= Work item =
Below are records with pictures in them. Output exactly the lines from the one with "red square: (250, 127) -> (440, 121), moved" through the one with "yellow semicircle: (58, 177)", both included, and leave every picture out; give only those lines.
+++ Record excerpts +++
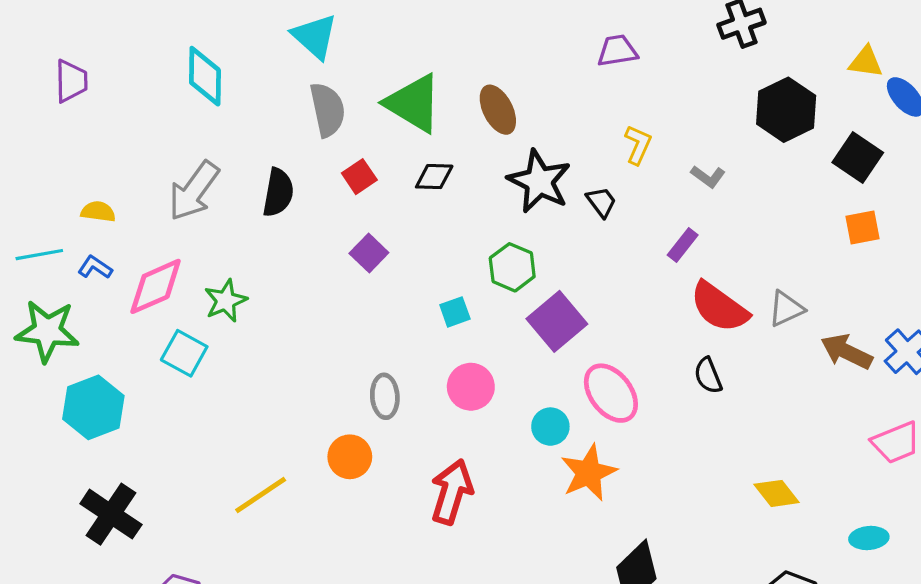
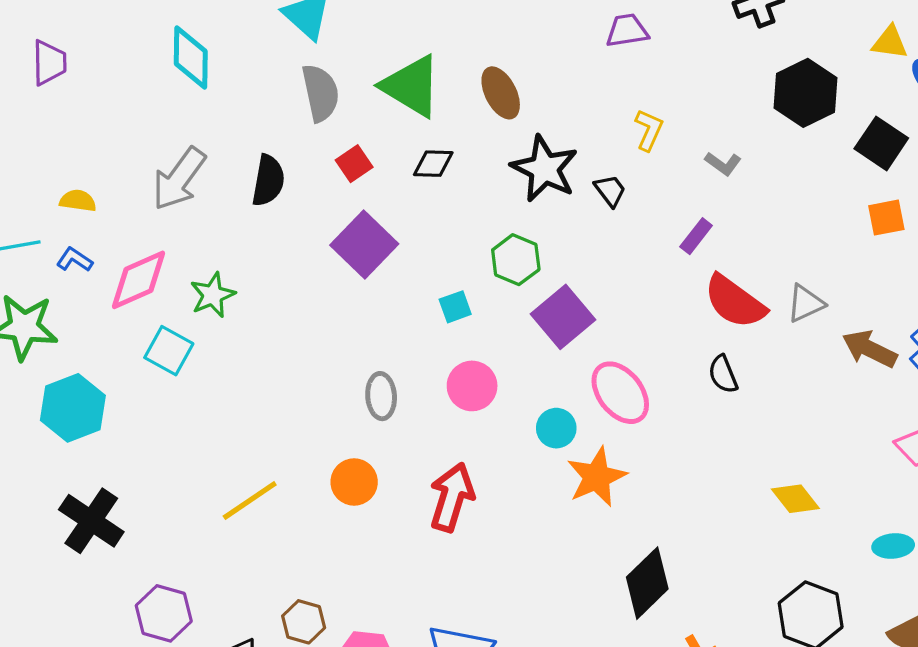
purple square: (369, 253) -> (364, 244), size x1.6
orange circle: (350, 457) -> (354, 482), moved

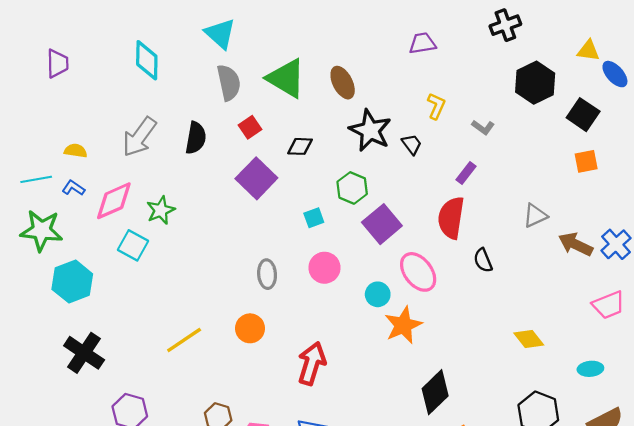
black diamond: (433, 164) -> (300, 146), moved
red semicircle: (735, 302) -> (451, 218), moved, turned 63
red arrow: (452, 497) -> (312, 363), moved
+++
+++ Record excerpts +++
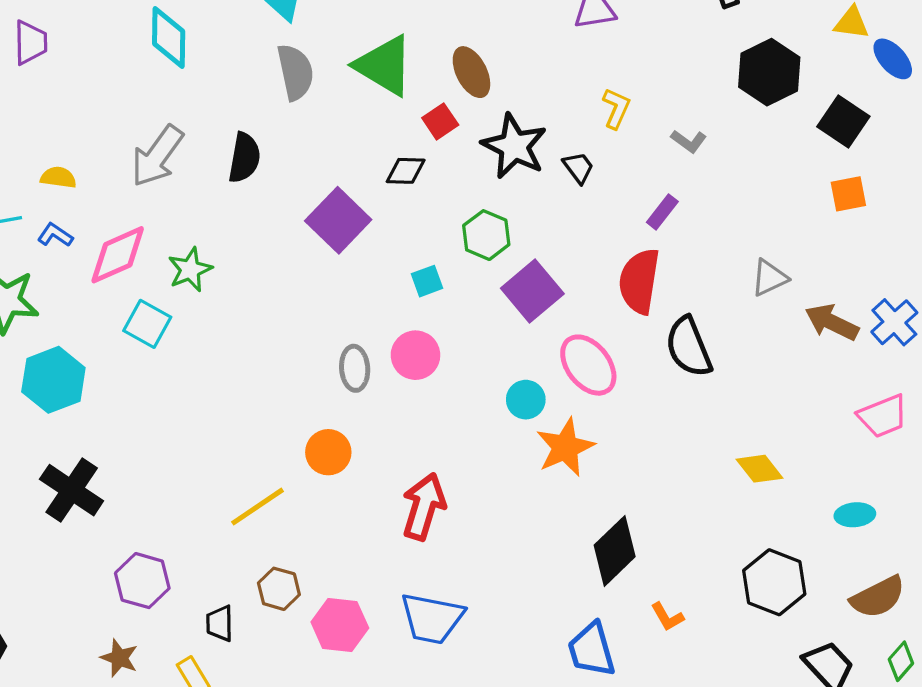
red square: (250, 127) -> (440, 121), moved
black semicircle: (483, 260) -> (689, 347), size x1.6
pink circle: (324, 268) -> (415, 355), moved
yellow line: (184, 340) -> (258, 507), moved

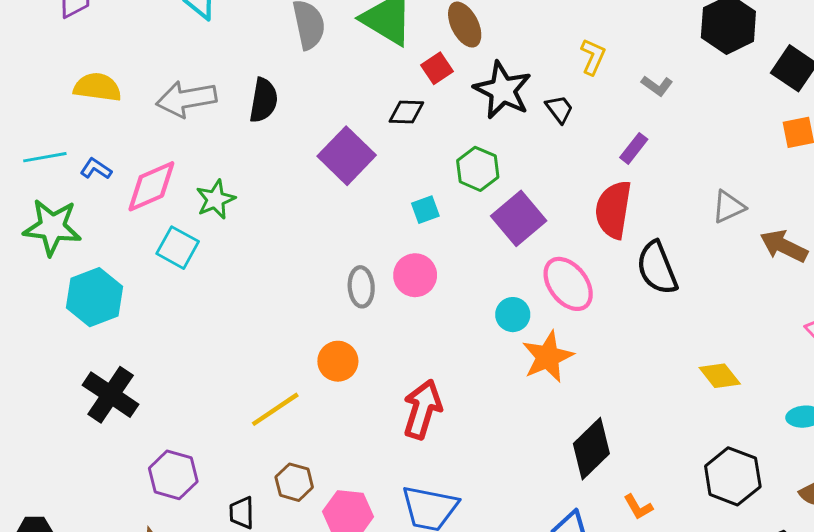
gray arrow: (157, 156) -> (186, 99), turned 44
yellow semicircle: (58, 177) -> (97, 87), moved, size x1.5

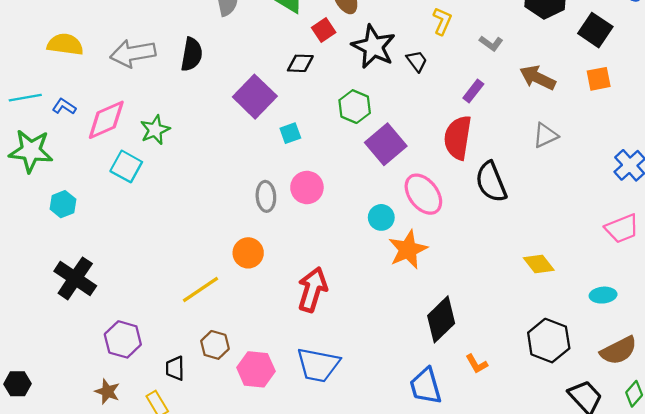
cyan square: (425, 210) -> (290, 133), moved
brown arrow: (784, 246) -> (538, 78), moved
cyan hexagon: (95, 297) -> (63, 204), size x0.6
+++
= Reply to the task =
red square: (250, 127) -> (440, 121), moved
black semicircle: (483, 260) -> (689, 347), size x1.6
pink circle: (324, 268) -> (415, 355), moved
yellow line: (184, 340) -> (258, 507), moved

gray arrow: (157, 156) -> (186, 99), turned 44
yellow semicircle: (58, 177) -> (97, 87), moved, size x1.5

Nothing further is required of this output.